• **About this task**: The lines below starting at the line containing "R18: none -> 27k (NET8, NET37)" and ending at the line containing "U201 pin out: NET23 -> NET2" are to be repeated exactly, with both ends kept and nothing else added.

Before-and-after change data
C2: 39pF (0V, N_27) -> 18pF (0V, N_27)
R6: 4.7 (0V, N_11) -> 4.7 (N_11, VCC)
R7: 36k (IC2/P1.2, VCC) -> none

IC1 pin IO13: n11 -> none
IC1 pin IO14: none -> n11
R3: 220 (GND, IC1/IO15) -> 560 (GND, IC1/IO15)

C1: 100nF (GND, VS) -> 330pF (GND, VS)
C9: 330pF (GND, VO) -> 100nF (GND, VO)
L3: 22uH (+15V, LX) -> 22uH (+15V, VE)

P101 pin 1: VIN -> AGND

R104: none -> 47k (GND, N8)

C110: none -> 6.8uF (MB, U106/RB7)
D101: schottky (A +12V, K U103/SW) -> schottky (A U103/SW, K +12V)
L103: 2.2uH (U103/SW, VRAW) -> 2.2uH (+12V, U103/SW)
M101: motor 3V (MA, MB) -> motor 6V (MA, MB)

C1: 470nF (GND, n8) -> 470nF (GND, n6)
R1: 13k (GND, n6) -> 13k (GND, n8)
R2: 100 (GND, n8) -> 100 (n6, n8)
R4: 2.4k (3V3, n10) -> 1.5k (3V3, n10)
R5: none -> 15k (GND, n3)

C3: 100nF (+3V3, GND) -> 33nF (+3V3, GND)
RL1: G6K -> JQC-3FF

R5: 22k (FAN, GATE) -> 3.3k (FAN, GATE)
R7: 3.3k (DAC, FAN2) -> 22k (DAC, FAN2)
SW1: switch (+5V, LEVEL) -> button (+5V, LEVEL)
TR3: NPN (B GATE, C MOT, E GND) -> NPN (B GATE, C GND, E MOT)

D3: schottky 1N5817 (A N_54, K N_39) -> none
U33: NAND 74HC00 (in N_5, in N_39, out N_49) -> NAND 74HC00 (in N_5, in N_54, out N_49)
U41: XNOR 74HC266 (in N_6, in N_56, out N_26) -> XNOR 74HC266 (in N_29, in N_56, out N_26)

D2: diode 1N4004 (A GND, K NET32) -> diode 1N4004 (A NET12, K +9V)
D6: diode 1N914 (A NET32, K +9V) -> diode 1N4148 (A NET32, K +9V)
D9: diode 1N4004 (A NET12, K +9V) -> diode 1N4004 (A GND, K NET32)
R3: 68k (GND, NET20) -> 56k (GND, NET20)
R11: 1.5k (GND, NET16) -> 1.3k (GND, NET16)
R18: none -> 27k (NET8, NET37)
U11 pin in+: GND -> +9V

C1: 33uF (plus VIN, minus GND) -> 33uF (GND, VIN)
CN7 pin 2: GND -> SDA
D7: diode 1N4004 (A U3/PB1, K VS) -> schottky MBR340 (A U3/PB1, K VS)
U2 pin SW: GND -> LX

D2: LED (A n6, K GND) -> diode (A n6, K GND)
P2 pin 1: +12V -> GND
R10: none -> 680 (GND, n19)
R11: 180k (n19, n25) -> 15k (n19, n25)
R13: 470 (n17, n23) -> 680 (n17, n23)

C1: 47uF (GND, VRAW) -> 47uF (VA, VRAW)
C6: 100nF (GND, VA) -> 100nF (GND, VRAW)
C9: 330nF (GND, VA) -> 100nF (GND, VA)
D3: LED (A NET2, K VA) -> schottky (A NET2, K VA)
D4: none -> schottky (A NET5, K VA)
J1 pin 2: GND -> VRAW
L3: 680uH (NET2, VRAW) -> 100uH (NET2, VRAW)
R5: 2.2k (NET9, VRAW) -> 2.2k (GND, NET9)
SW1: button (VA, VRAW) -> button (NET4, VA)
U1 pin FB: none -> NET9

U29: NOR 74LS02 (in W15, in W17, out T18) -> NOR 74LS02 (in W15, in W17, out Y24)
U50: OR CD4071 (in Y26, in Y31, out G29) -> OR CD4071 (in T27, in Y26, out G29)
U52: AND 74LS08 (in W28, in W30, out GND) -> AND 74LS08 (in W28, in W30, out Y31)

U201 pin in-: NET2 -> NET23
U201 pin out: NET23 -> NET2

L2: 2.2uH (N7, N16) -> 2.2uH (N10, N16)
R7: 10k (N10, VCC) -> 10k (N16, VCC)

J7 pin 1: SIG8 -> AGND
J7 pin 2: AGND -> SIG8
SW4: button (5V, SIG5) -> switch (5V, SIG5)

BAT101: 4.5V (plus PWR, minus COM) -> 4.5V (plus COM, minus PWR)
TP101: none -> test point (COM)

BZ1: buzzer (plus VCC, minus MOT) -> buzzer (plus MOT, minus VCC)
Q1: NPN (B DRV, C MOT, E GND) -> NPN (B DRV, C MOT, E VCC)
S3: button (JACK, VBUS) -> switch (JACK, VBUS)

• **Task output**:
R18: none -> 27k (NET8, NET37)
U11 pin in+: GND -> +9V

C1: 33uF (plus VIN, minus GND) -> 33uF (GND, VIN)
CN7 pin 2: GND -> SDA
D7: diode 1N4004 (A U3/PB1, K VS) -> schottky MBR340 (A U3/PB1, K VS)
U2 pin SW: GND -> LX

D2: LED (A n6, K GND) -> diode (A n6, K GND)
P2 pin 1: +12V -> GND
R10: none -> 680 (GND, n19)
R11: 180k (n19, n25) -> 15k (n19, n25)
R13: 470 (n17, n23) -> 680 (n17, n23)

C1: 47uF (GND, VRAW) -> 47uF (VA, VRAW)
C6: 100nF (GND, VA) -> 100nF (GND, VRAW)
C9: 330nF (GND, VA) -> 100nF (GND, VA)
D3: LED (A NET2, K VA) -> schottky (A NET2, K VA)
D4: none -> schottky (A NET5, K VA)
J1 pin 2: GND -> VRAW
L3: 680uH (NET2, VRAW) -> 100uH (NET2, VRAW)
R5: 2.2k (NET9, VRAW) -> 2.2k (GND, NET9)
SW1: button (VA, VRAW) -> button (NET4, VA)
U1 pin FB: none -> NET9

U29: NOR 74LS02 (in W15, in W17, out T18) -> NOR 74LS02 (in W15, in W17, out Y24)
U50: OR CD4071 (in Y26, in Y31, out G29) -> OR CD4071 (in T27, in Y26, out G29)
U52: AND 74LS08 (in W28, in W30, out GND) -> AND 74LS08 (in W28, in W30, out Y31)

U201 pin in-: NET2 -> NET23
U201 pin out: NET23 -> NET2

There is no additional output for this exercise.